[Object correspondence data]
################
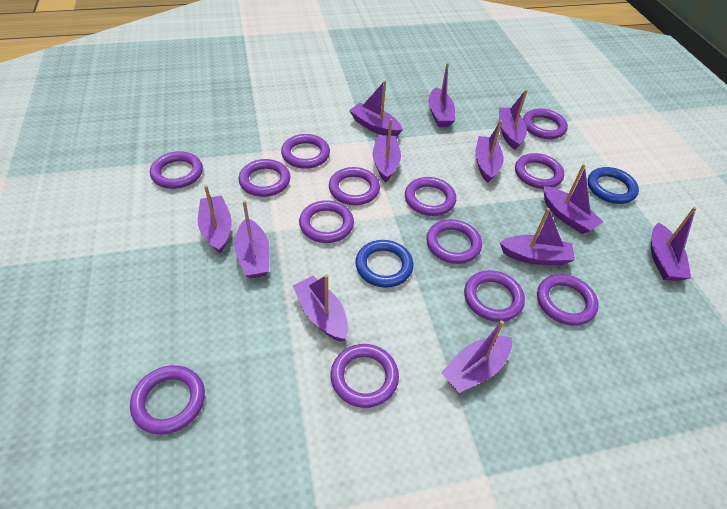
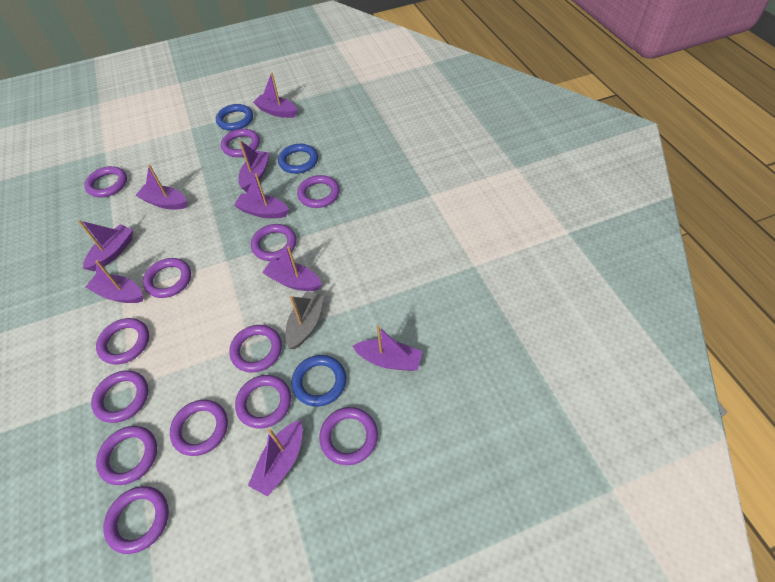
blue ring: 2 -> 3
grey boat: 0 -> 1
purple boat: 12 -> 9

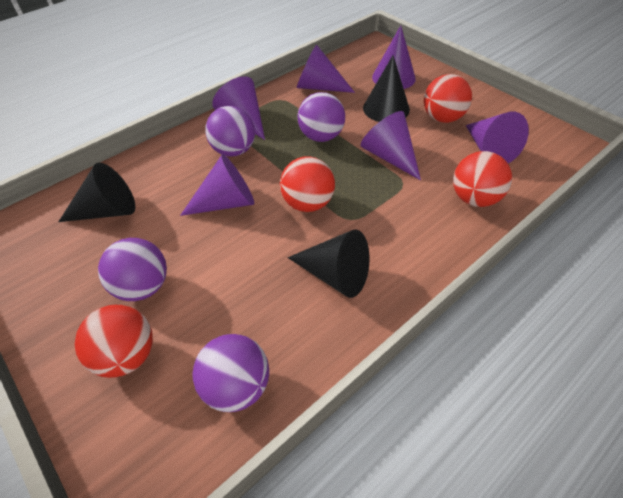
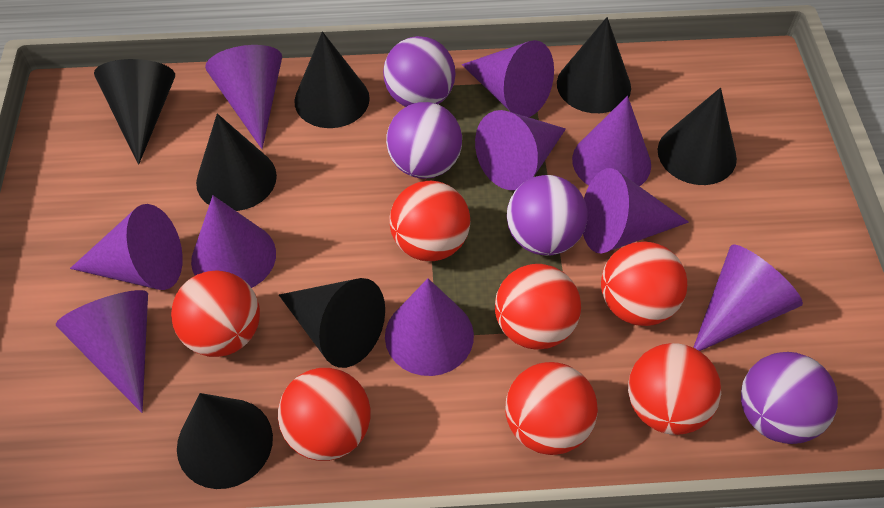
black cone: 3 -> 7
purple cone: 6 -> 10
red ball: 4 -> 7

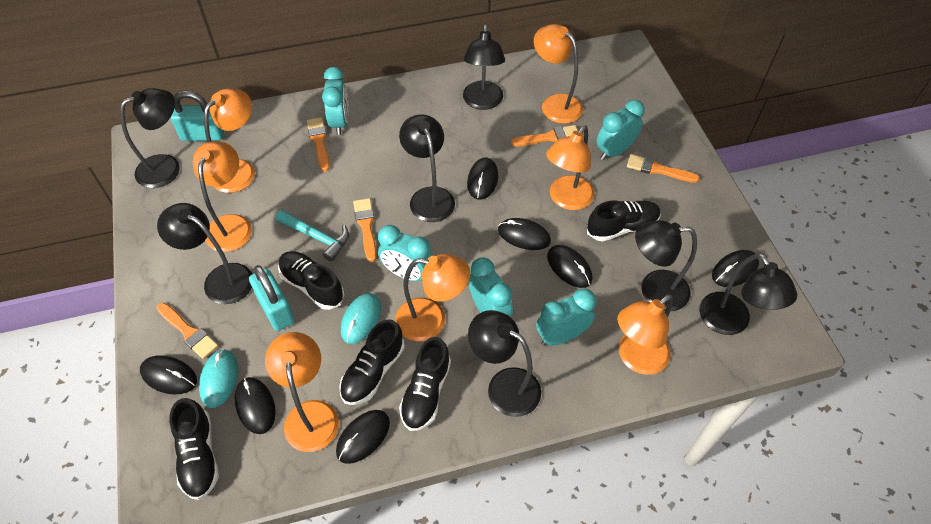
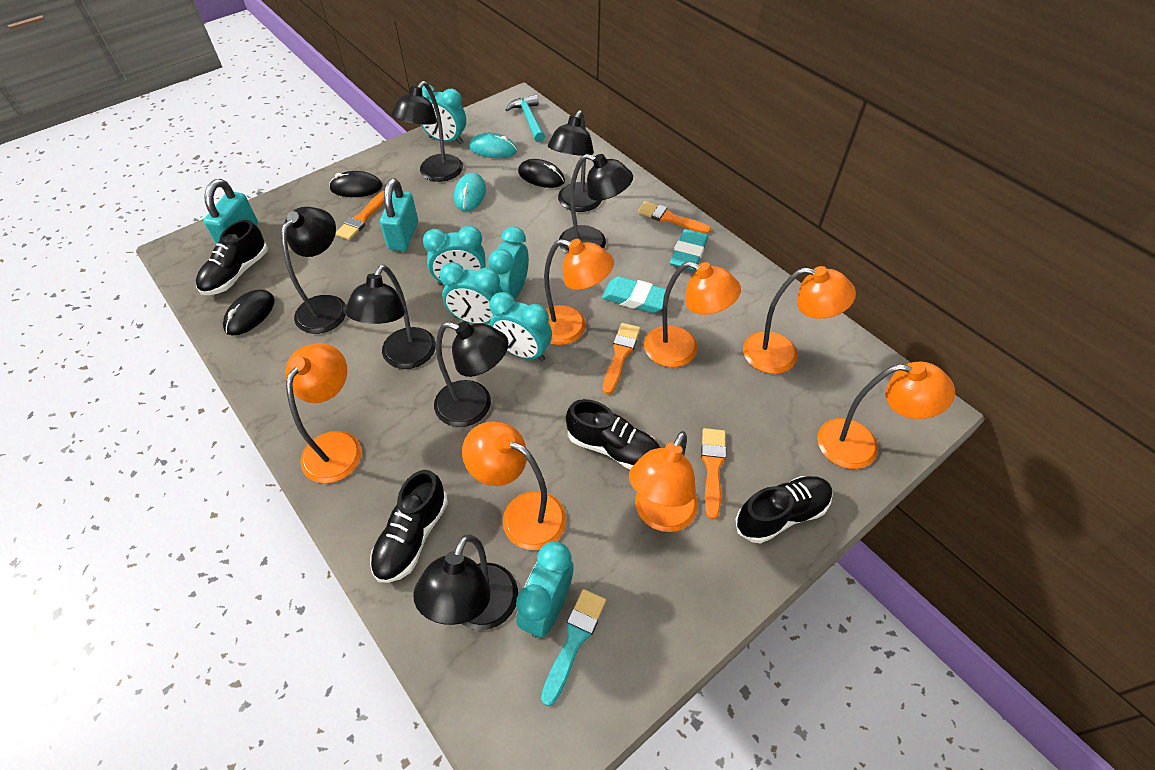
black mouse: 7 -> 3
black shoe: 5 -> 4
orange brush: 5 -> 4
turquoise brush: 0 -> 1
turquoise clock: 5 -> 6
turquoise eraser: 0 -> 2

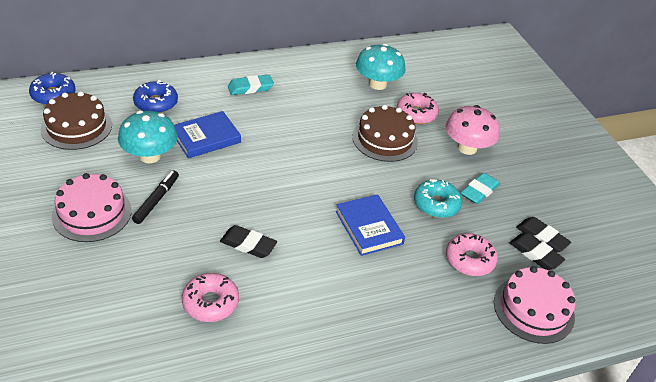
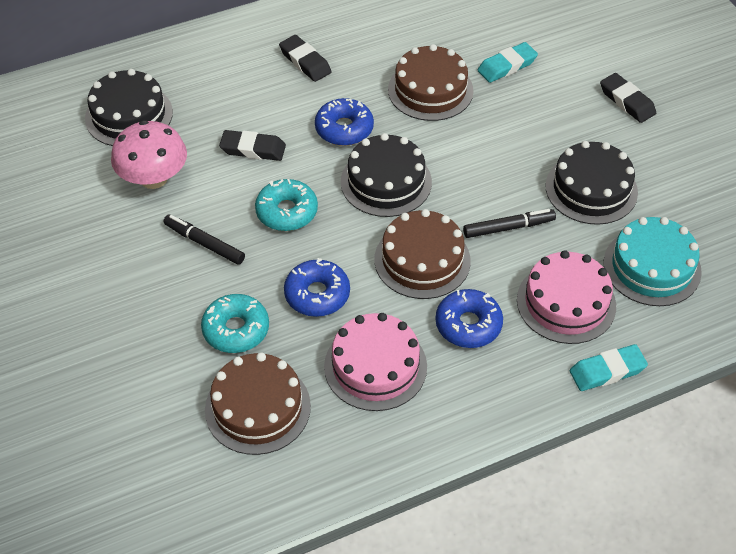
black cake: 0 -> 3
black marker: 1 -> 2
blue book: 2 -> 0
blue donut: 2 -> 3
brown cake: 2 -> 3
pink donut: 3 -> 0
turquoise cake: 0 -> 1
turquoise donut: 1 -> 2
turquoise mushroom: 2 -> 0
################
### WHAT IS NEEDED
Each line above with the string "blue" in it should be located and copied.

### WRITTEN RESPONSE
blue ring: 2 -> 3
blue book: 2 -> 0
blue donut: 2 -> 3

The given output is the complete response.